(Data to process begins)
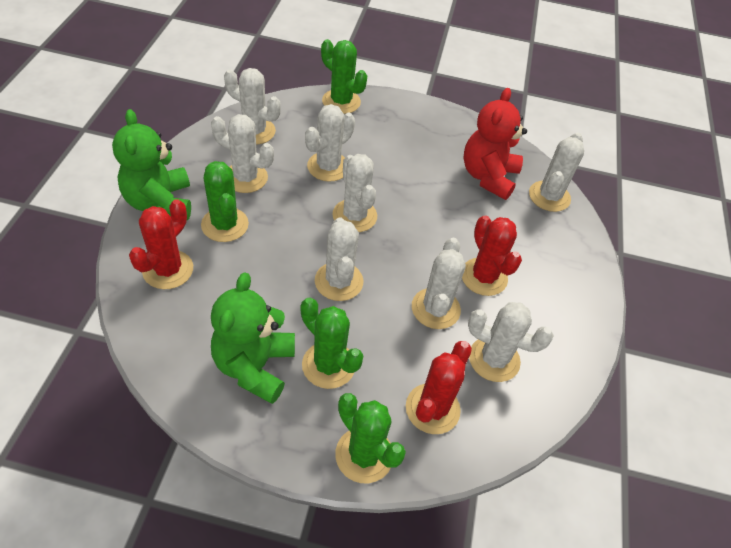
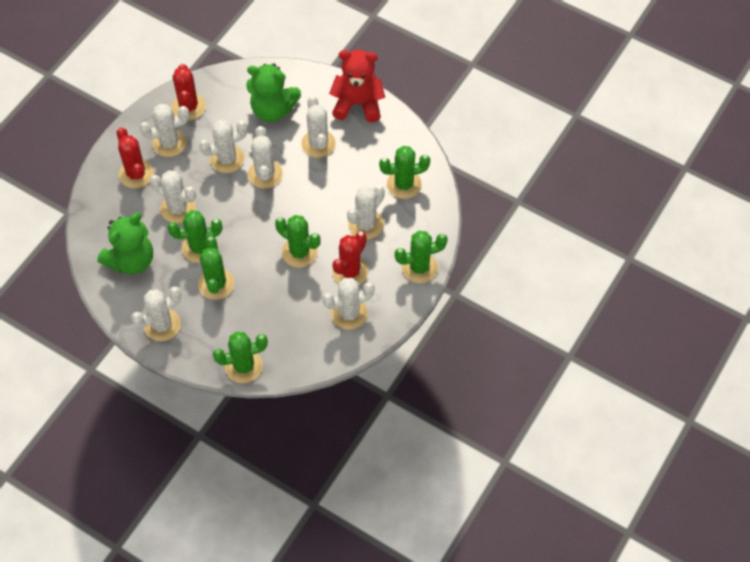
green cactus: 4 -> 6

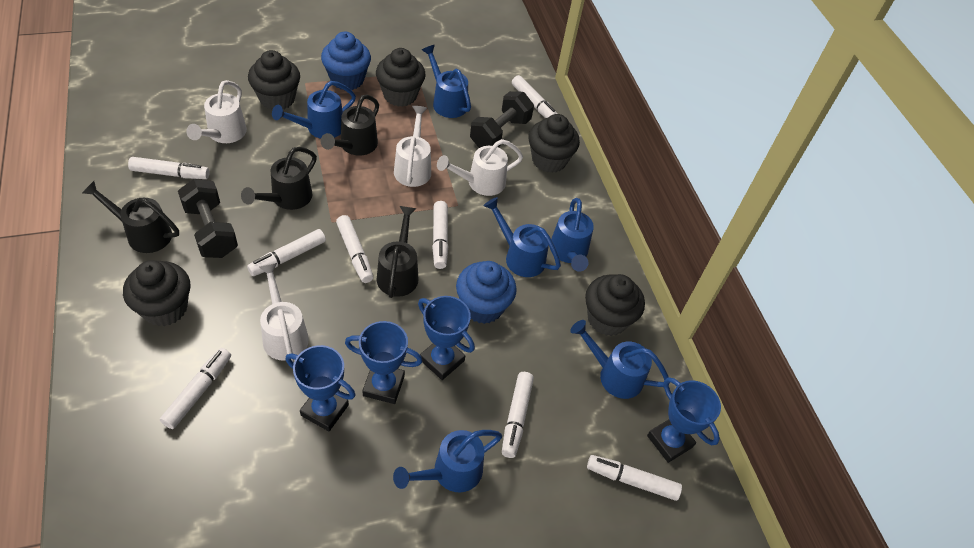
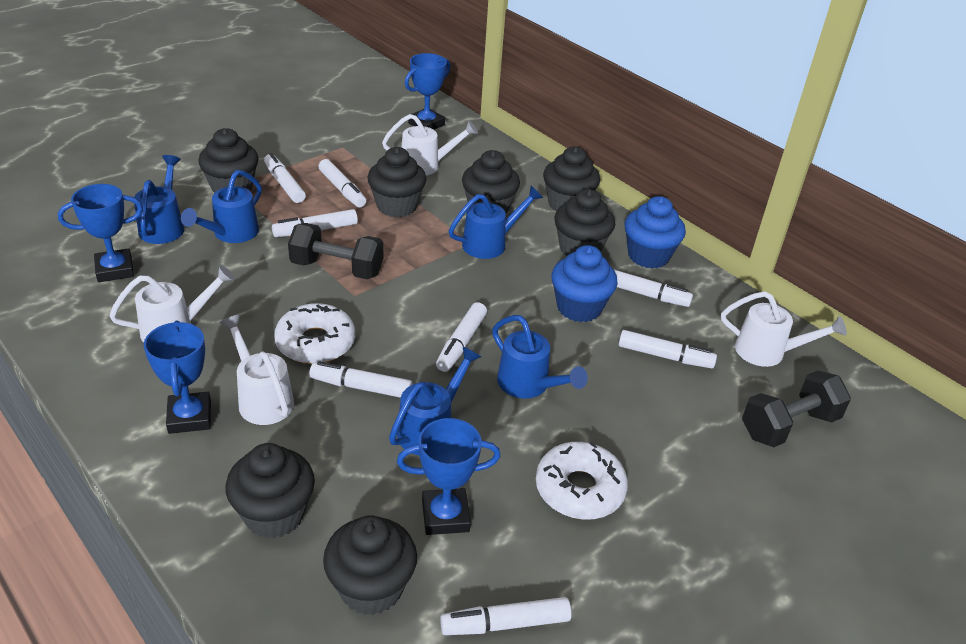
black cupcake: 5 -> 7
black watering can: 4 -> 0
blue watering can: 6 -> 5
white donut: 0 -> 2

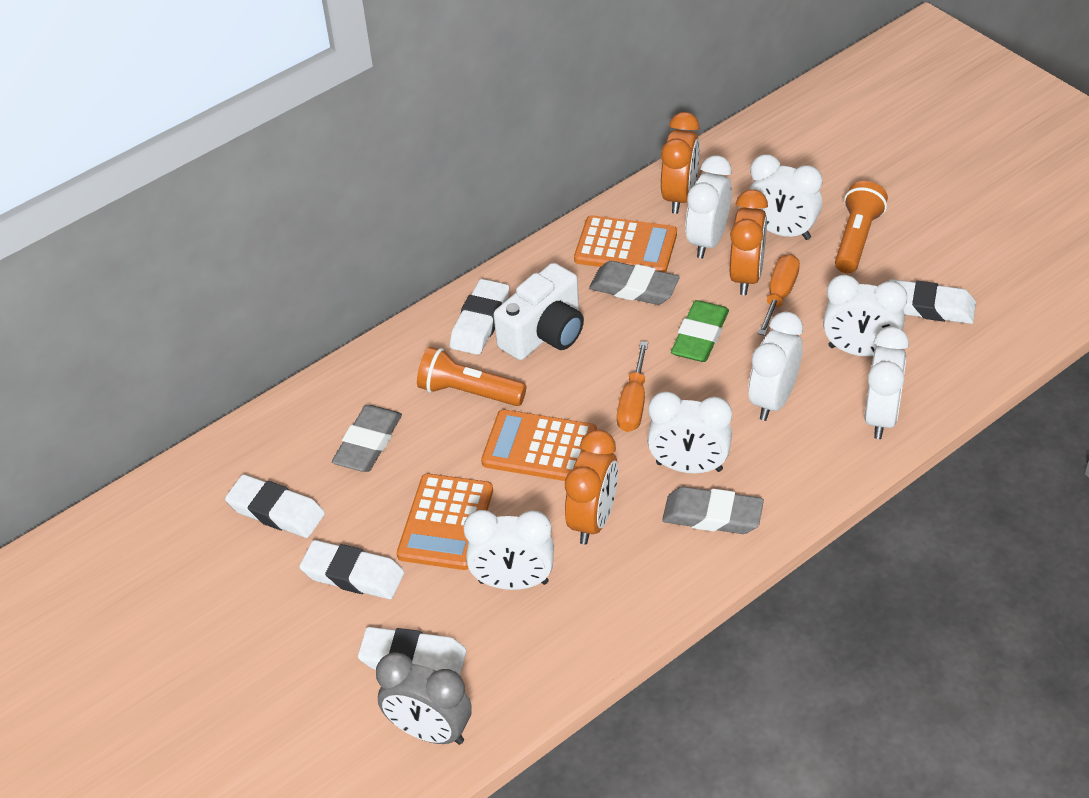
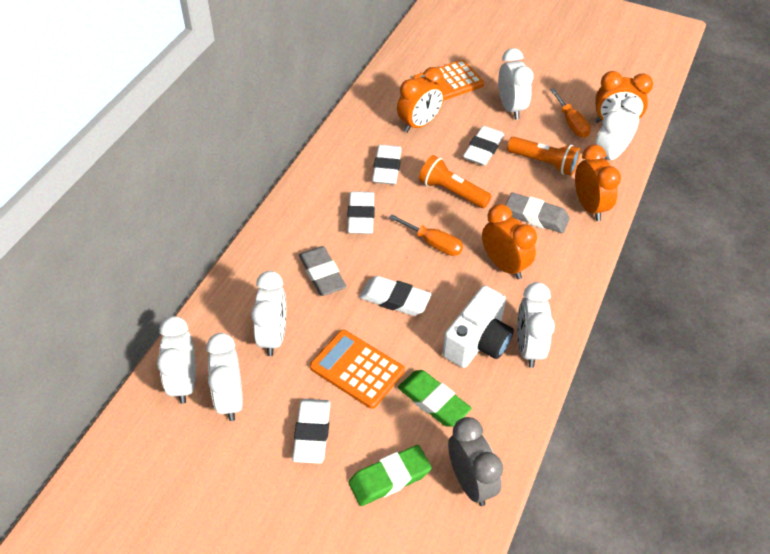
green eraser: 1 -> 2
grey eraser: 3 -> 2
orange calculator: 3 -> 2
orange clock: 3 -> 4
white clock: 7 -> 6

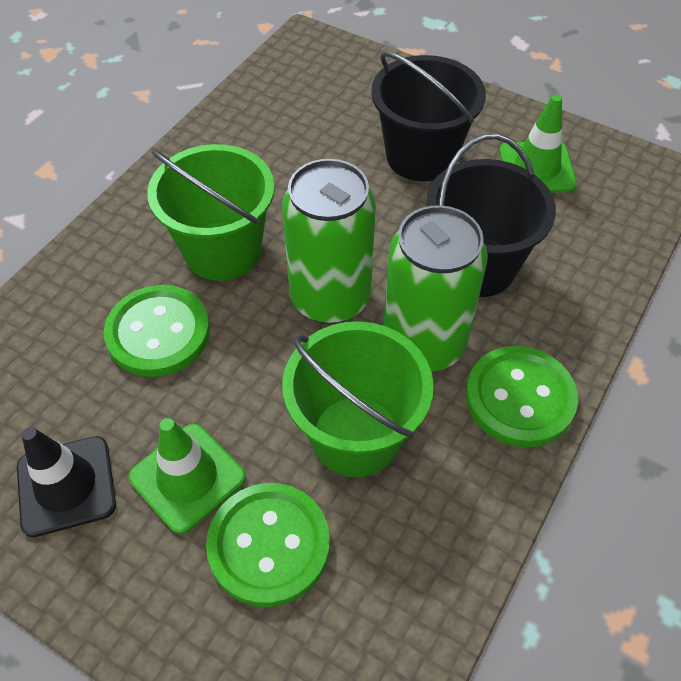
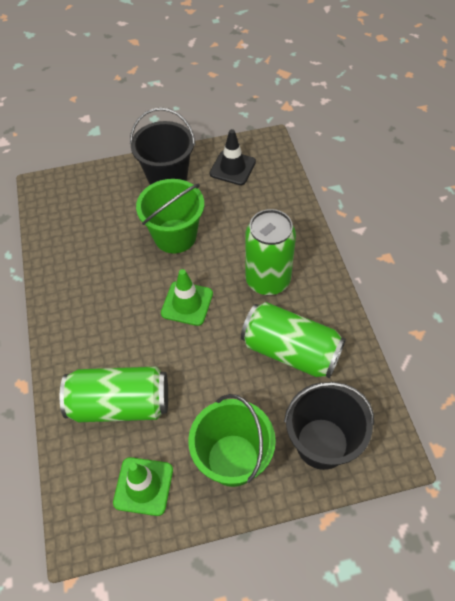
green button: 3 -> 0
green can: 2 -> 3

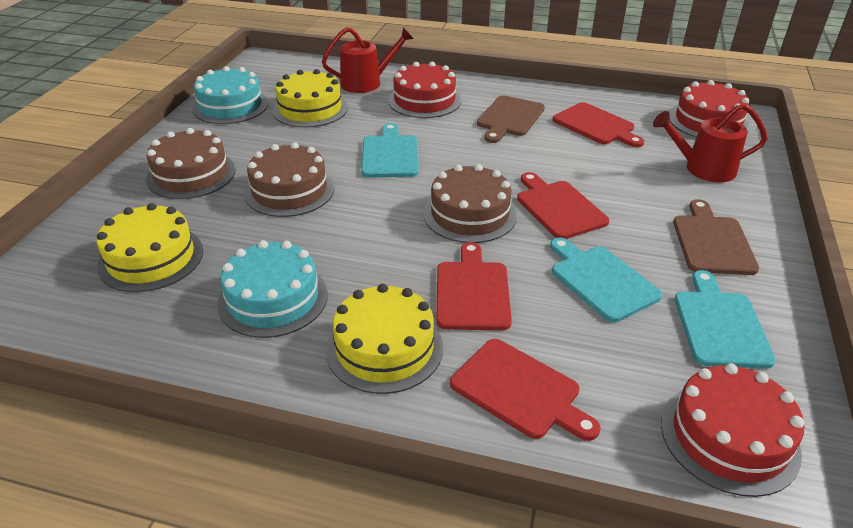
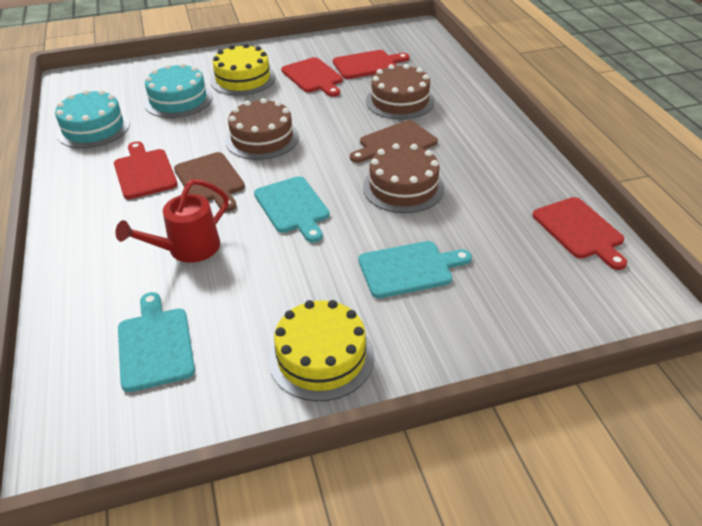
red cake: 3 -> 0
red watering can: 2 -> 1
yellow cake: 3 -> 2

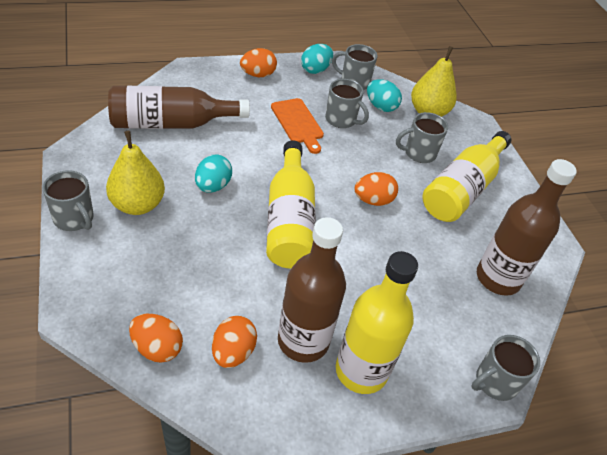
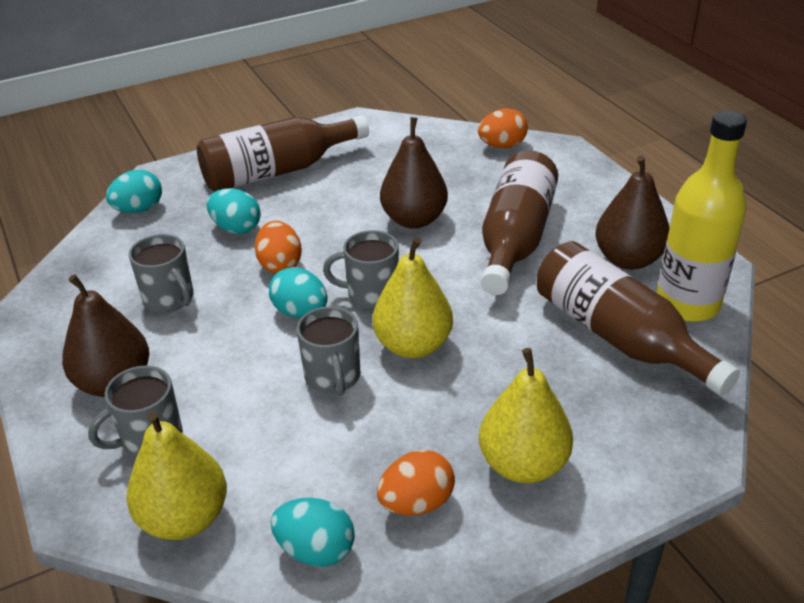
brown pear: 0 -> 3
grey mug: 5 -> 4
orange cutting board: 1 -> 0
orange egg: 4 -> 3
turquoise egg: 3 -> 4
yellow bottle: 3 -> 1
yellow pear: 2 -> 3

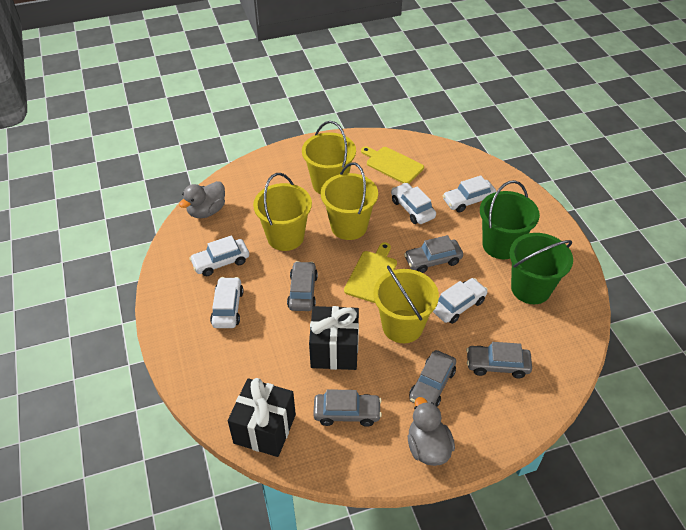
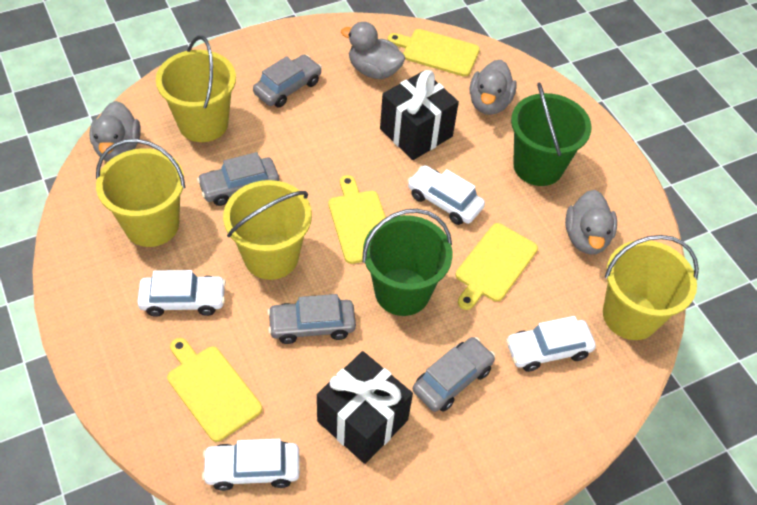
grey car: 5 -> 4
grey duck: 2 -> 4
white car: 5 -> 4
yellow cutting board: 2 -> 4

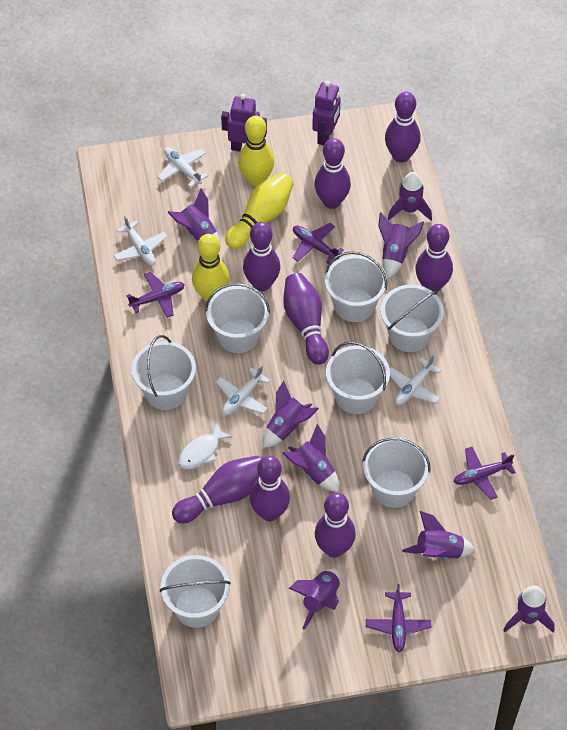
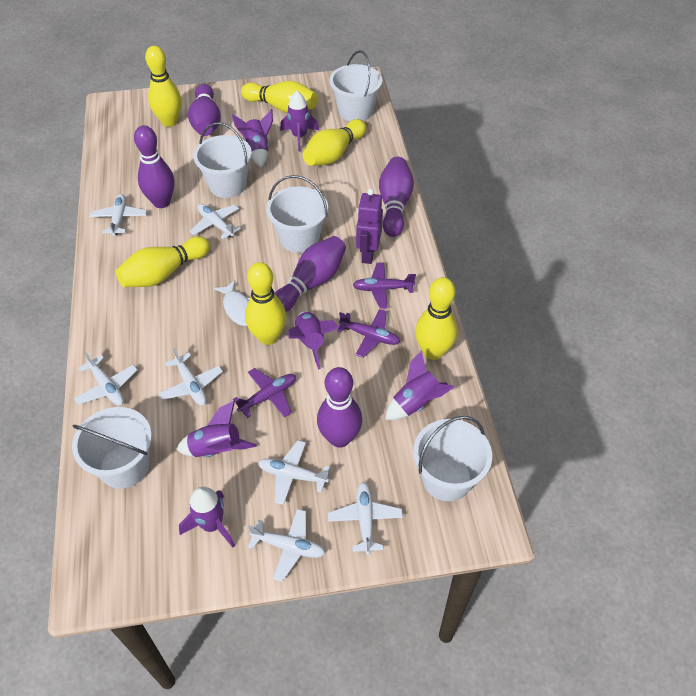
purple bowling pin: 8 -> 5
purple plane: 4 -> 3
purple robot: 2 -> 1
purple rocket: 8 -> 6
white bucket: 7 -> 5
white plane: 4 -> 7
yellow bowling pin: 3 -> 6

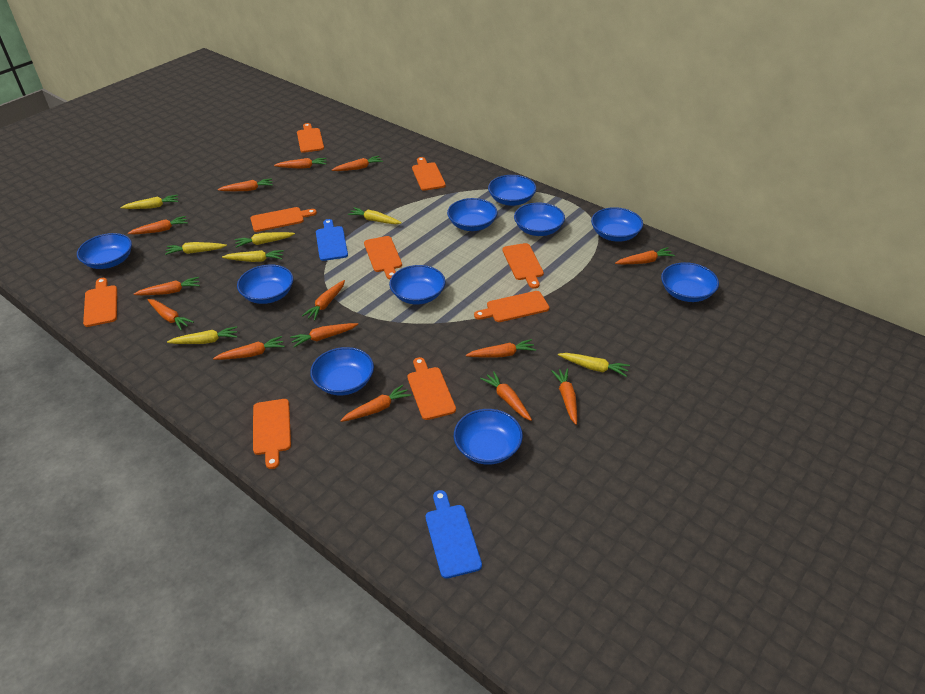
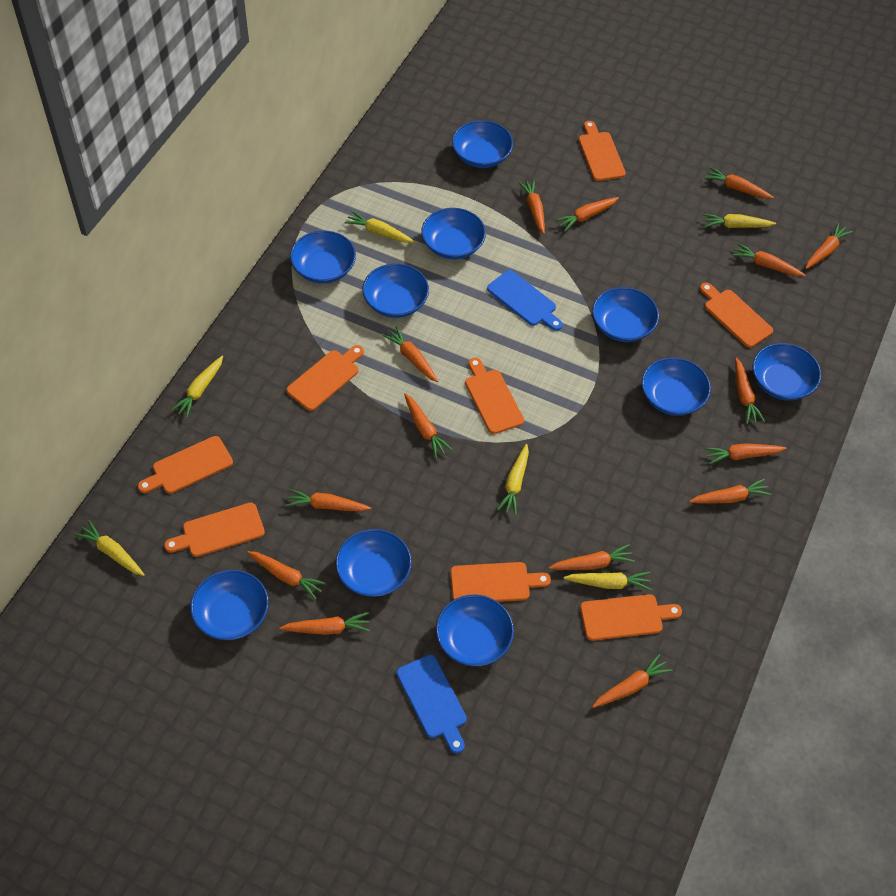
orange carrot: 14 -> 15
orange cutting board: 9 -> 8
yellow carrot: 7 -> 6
(Data to process ends)
Required work> Scan the records above and show every line in which the word "grey" occurs.

Task output>
grey eraser: 3 -> 2
grey mug: 5 -> 4
grey car: 5 -> 4
grey duck: 2 -> 4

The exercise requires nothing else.